Task details>
When "degrees" occurs in a line of the material, copy that line.

Information supplied>
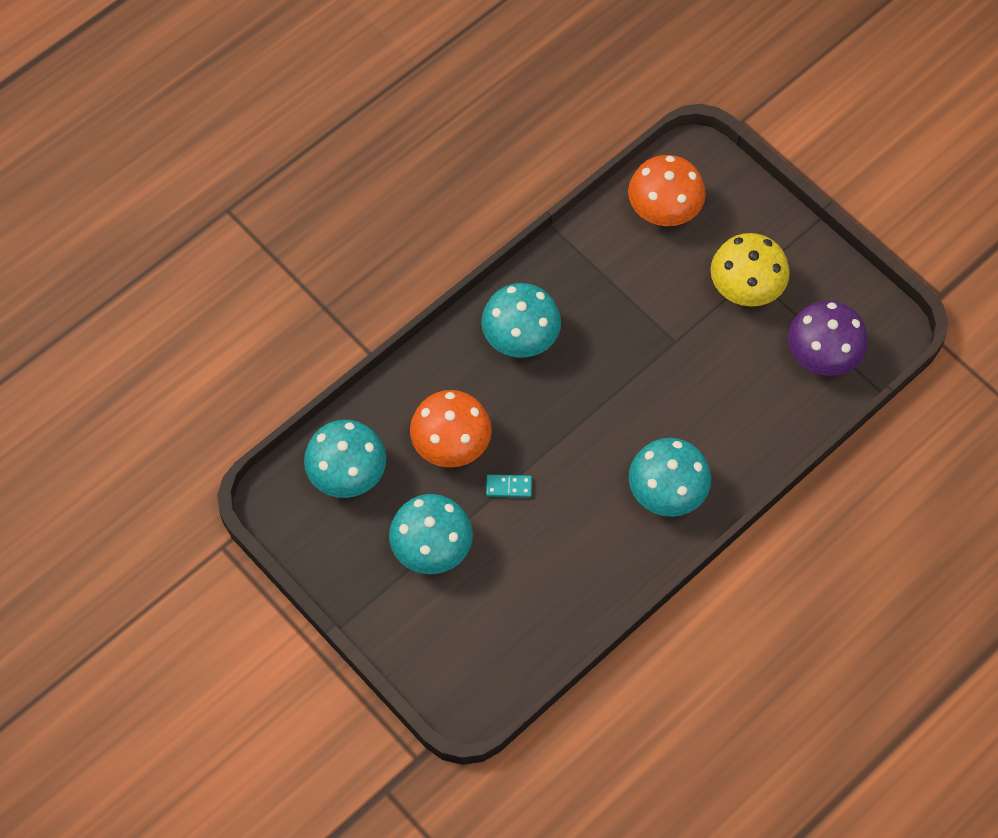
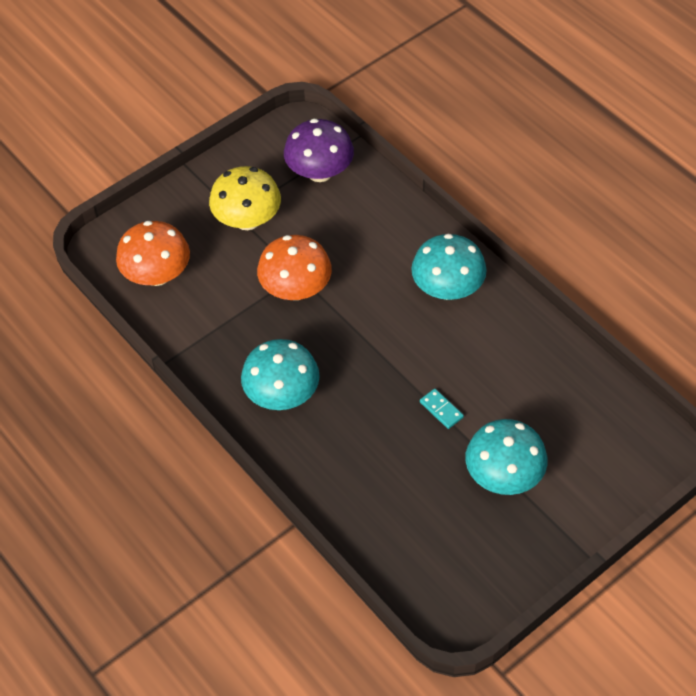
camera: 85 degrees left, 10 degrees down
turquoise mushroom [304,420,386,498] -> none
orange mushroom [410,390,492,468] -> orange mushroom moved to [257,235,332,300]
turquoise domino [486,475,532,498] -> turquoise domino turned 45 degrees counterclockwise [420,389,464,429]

Completed exercise>
camera: 85 degrees left, 10 degrees down
turquoise domino [486,475,532,498] -> turquoise domino turned 45 degrees counterclockwise [420,389,464,429]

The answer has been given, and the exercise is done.